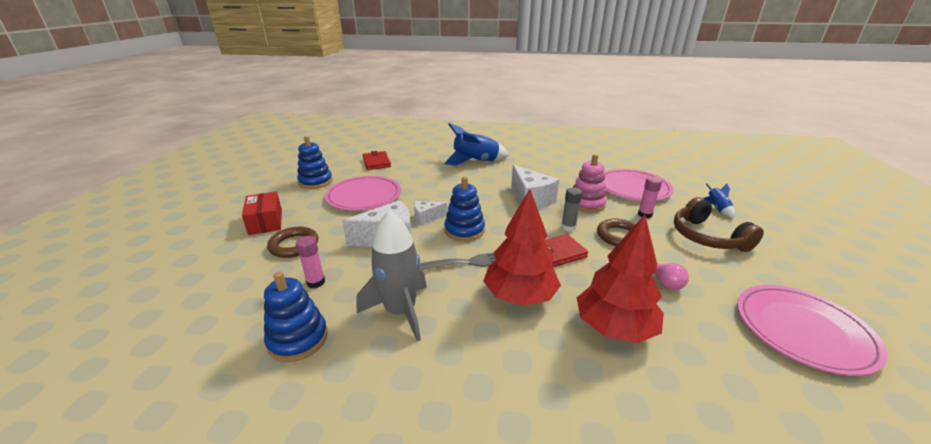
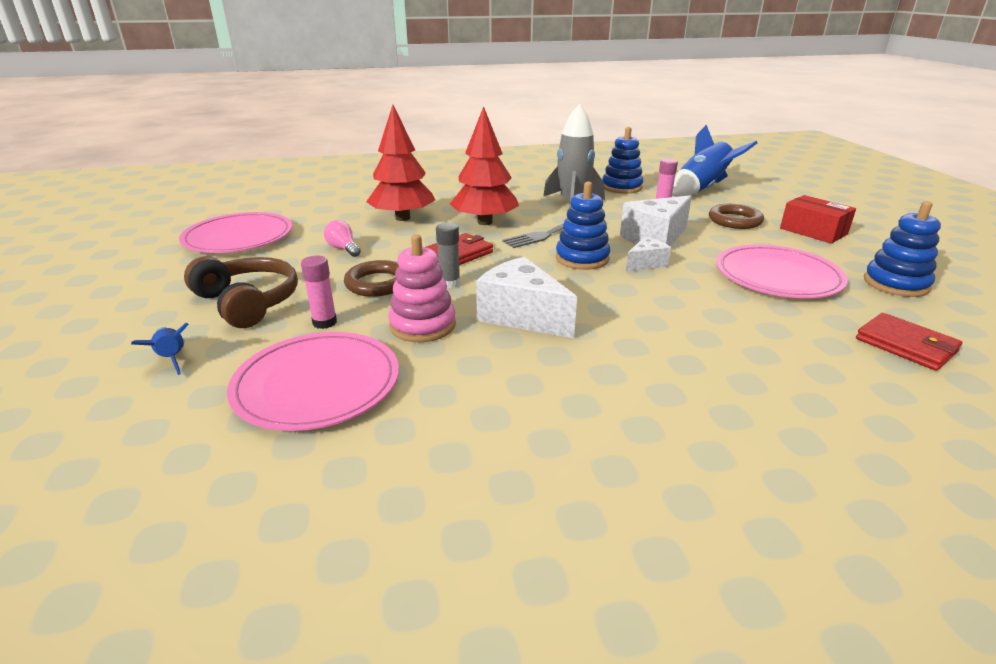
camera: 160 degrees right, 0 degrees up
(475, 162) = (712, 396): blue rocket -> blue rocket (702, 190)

──────

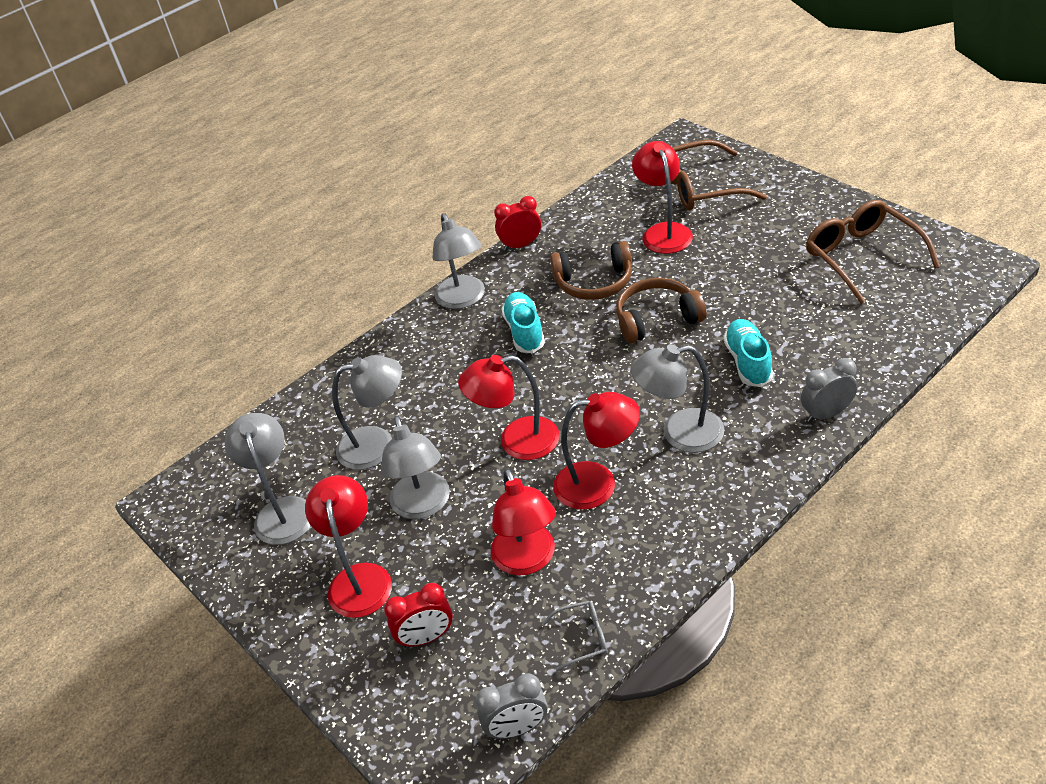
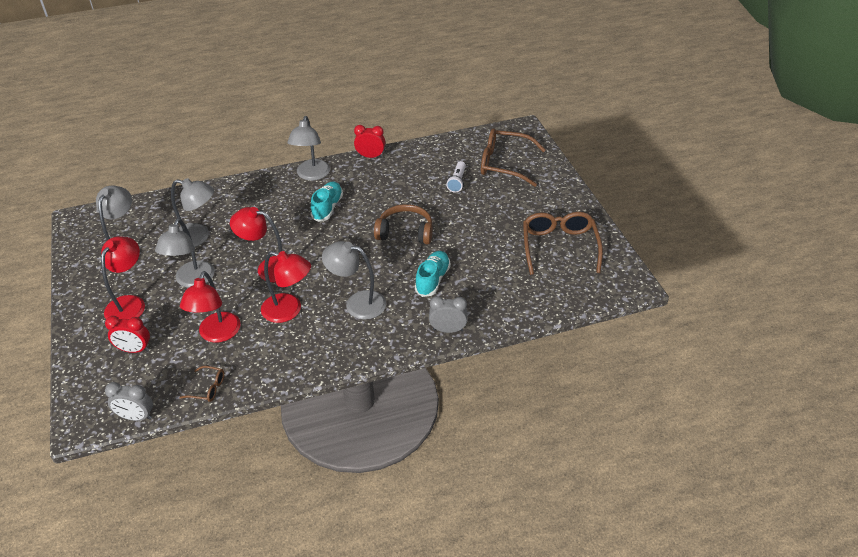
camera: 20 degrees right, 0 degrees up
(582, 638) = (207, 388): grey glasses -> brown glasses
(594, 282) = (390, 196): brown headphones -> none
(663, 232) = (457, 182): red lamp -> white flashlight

──────

* Requirement: Using the entries above, repeat only the lines from the one containing "(582, 638) = (207, 388): grey" through the one containing "(663, 232) = (457, 182): red", end lines included.

* Task response:
(582, 638) = (207, 388): grey glasses -> brown glasses
(594, 282) = (390, 196): brown headphones -> none
(663, 232) = (457, 182): red lamp -> white flashlight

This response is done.